(Data records)
○ ○ ○ ○ ○ ○ ○

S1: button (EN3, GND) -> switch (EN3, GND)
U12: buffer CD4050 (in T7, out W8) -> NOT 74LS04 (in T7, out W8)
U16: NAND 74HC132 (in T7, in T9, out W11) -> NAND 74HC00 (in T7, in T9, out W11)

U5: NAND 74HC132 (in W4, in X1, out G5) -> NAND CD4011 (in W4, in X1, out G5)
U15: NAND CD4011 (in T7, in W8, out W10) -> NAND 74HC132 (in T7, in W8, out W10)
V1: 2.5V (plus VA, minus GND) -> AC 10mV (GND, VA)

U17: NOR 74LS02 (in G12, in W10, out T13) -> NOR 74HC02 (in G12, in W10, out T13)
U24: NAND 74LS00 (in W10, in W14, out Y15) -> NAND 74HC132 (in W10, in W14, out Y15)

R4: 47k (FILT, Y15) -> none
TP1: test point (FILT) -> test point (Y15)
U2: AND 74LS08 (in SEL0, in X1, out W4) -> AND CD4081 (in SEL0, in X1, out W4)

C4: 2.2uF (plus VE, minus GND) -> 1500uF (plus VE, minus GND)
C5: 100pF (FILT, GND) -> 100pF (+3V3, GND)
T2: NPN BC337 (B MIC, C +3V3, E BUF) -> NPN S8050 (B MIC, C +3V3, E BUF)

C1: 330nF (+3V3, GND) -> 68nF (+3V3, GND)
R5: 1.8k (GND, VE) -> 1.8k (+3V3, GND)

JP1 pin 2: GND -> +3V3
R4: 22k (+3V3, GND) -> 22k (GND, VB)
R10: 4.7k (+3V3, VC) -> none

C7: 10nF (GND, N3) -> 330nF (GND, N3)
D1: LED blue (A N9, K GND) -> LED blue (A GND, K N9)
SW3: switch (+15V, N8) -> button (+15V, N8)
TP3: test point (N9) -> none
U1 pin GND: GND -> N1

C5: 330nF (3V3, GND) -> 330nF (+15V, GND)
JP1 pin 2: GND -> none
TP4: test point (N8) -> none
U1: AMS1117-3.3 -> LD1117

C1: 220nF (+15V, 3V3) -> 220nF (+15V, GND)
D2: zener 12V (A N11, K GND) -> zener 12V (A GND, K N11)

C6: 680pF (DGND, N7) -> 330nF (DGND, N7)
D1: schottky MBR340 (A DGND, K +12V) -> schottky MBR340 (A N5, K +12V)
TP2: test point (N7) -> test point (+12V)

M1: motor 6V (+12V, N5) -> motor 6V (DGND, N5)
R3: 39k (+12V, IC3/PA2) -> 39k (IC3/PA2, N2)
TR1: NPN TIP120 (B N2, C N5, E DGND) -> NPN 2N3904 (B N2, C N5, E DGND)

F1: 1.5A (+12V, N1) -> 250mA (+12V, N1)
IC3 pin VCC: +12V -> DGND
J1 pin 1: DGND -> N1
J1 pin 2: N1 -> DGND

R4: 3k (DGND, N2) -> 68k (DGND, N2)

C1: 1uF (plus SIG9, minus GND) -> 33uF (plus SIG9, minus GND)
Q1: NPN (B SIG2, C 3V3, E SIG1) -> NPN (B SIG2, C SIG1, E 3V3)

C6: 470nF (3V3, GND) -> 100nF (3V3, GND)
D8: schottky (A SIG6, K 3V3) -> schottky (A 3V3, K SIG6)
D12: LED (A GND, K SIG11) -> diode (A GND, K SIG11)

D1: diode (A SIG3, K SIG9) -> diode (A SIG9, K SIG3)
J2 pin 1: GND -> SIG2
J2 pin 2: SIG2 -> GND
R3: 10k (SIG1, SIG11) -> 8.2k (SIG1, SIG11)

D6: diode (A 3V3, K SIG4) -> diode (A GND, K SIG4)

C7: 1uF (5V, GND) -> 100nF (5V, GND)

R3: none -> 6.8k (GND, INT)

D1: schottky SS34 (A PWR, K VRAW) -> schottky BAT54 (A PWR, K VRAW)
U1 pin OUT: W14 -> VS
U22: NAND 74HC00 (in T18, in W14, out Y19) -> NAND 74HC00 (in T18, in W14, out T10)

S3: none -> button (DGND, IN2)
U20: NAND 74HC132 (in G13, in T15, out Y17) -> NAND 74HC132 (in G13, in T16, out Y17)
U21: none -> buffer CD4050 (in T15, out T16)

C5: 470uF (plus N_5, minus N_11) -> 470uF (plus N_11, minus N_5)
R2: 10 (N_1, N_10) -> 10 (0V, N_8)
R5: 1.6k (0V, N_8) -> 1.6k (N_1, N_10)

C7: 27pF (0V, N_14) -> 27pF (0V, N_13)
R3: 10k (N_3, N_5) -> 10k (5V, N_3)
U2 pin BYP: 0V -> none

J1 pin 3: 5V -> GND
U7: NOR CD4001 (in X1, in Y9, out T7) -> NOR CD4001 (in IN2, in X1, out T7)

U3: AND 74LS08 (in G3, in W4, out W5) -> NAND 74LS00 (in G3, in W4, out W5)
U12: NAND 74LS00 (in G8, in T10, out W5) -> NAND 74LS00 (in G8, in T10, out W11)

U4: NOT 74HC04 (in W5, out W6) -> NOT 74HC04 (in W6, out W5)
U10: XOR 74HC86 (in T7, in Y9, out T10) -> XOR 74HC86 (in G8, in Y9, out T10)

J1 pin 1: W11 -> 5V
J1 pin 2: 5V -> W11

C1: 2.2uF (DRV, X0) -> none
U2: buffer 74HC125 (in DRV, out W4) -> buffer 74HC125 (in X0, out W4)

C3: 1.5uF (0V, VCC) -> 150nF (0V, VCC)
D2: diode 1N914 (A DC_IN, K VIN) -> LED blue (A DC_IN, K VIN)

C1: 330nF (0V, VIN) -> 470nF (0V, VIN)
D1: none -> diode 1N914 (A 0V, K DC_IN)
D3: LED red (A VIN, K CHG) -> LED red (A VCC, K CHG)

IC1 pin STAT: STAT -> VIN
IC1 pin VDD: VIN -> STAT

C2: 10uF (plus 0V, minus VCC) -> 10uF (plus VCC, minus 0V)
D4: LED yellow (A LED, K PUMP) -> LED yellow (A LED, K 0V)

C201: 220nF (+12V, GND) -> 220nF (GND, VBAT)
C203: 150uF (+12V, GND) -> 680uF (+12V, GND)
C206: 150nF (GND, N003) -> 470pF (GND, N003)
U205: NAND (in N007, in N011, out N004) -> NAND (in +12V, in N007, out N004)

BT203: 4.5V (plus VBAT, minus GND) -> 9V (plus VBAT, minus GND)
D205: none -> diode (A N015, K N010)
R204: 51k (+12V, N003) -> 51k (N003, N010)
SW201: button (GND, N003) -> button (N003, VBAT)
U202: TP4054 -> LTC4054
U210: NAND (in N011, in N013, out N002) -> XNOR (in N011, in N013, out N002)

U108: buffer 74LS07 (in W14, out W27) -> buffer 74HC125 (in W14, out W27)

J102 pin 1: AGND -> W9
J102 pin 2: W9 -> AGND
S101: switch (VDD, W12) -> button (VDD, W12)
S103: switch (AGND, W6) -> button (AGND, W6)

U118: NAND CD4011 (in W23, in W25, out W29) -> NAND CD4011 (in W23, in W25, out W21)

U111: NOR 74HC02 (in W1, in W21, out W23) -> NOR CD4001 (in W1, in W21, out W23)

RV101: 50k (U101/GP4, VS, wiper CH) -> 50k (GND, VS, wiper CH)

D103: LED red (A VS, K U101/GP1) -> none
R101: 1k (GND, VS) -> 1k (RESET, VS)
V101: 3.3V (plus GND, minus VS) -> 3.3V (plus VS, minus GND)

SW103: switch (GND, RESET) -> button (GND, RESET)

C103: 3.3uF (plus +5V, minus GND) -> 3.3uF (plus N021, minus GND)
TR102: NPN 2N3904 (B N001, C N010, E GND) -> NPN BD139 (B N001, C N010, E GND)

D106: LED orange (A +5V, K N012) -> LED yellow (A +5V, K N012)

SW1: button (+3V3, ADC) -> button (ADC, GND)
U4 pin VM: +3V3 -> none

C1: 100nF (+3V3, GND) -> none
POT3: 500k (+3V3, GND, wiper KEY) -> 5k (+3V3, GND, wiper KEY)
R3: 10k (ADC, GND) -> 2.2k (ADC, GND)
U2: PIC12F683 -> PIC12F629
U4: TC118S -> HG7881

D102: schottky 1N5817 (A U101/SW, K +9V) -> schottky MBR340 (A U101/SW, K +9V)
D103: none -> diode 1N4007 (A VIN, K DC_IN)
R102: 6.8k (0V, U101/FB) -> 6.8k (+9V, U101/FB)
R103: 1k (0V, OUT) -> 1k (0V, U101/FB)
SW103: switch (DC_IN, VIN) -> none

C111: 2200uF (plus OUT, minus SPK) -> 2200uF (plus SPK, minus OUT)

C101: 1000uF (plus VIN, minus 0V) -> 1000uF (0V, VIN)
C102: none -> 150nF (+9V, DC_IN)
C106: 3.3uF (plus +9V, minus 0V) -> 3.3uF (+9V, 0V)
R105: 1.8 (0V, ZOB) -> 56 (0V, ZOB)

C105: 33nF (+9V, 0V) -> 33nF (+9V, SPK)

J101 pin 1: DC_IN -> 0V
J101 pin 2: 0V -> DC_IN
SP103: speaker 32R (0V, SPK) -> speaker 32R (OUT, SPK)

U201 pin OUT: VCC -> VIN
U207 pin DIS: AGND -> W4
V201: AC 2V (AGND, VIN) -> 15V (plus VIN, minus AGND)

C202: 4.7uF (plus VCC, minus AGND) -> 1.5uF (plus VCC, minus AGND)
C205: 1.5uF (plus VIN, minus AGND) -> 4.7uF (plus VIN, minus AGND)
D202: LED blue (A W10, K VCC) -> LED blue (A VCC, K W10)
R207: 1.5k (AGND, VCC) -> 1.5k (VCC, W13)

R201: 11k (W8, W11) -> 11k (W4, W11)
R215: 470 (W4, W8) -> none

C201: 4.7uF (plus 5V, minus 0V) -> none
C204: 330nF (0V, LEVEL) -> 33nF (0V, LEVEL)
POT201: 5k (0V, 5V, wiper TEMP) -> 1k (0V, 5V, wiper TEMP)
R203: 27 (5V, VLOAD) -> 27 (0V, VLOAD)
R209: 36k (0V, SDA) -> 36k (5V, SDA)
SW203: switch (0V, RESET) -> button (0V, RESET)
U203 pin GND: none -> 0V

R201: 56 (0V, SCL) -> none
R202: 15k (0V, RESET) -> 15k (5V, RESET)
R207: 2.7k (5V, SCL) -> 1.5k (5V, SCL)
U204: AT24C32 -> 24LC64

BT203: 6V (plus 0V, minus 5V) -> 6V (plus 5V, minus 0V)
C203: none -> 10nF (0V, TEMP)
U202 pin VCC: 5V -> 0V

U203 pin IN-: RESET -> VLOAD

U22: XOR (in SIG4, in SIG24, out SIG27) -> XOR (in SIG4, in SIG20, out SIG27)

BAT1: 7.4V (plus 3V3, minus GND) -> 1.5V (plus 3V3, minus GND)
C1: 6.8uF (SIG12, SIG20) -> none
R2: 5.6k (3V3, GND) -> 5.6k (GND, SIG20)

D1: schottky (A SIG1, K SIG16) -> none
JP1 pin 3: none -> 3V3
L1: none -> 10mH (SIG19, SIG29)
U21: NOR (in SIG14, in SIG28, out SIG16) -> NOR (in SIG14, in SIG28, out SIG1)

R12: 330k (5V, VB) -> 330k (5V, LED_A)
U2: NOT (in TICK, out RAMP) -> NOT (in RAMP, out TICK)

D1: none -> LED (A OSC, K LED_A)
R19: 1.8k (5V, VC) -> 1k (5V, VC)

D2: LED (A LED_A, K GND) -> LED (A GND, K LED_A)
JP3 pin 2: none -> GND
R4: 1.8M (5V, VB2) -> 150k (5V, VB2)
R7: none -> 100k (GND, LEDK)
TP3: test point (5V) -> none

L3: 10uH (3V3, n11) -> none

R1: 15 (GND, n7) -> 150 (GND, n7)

○ ○ ○ ○ ○ ○ ○

→ Task goal: Going through the entries above, show each line that contains "diode".

→ Written reply:
D12: LED (A GND, K SIG11) -> diode (A GND, K SIG11)
D1: diode (A SIG3, K SIG9) -> diode (A SIG9, K SIG3)
D6: diode (A 3V3, K SIG4) -> diode (A GND, K SIG4)
D2: diode 1N914 (A DC_IN, K VIN) -> LED blue (A DC_IN, K VIN)
D1: none -> diode 1N914 (A 0V, K DC_IN)
D205: none -> diode (A N015, K N010)
D103: none -> diode 1N4007 (A VIN, K DC_IN)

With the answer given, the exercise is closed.